## Dataset records
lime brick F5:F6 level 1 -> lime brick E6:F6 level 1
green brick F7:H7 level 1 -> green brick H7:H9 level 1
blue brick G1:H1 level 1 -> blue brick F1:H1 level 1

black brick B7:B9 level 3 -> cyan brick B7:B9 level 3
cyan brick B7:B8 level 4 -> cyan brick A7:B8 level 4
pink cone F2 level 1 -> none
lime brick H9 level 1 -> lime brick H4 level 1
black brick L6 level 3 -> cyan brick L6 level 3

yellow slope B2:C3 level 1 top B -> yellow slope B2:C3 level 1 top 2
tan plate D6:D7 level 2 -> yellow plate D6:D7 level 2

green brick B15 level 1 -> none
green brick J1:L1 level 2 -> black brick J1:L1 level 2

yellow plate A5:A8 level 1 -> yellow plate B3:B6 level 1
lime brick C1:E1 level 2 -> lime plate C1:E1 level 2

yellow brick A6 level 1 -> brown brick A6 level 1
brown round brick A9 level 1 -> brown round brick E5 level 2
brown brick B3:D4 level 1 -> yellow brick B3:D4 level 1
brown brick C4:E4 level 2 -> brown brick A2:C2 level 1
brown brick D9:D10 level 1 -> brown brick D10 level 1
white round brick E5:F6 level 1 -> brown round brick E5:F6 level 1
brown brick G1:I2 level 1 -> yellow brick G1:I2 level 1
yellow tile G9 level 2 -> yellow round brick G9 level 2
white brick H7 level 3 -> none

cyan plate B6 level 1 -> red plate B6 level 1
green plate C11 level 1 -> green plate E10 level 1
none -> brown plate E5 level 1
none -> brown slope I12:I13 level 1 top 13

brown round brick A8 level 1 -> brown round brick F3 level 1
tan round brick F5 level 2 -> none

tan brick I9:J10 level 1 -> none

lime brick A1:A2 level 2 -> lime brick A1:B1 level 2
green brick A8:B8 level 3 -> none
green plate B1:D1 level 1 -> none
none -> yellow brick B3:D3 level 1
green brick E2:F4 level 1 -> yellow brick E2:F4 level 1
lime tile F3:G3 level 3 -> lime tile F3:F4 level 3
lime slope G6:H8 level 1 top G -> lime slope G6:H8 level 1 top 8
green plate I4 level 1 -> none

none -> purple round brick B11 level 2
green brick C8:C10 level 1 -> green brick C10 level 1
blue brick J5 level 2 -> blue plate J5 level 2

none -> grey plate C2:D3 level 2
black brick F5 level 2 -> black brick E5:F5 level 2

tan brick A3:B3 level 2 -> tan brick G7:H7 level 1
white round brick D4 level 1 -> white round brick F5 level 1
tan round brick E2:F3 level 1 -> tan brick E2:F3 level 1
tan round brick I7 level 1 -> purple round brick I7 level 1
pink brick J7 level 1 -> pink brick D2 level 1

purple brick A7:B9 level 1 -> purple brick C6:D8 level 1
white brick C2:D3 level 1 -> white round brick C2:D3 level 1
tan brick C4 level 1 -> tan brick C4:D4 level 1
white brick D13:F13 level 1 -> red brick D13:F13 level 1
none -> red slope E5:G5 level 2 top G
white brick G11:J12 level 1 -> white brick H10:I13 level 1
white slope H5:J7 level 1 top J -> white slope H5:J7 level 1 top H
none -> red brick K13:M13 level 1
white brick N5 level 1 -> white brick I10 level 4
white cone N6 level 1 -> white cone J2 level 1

## Directions for this task
What you give back should be the lines from the one with "white brick N5" to the end of the data, copied exactly, both ends included.

## Solution for this exercise
white brick N5 level 1 -> white brick I10 level 4
white cone N6 level 1 -> white cone J2 level 1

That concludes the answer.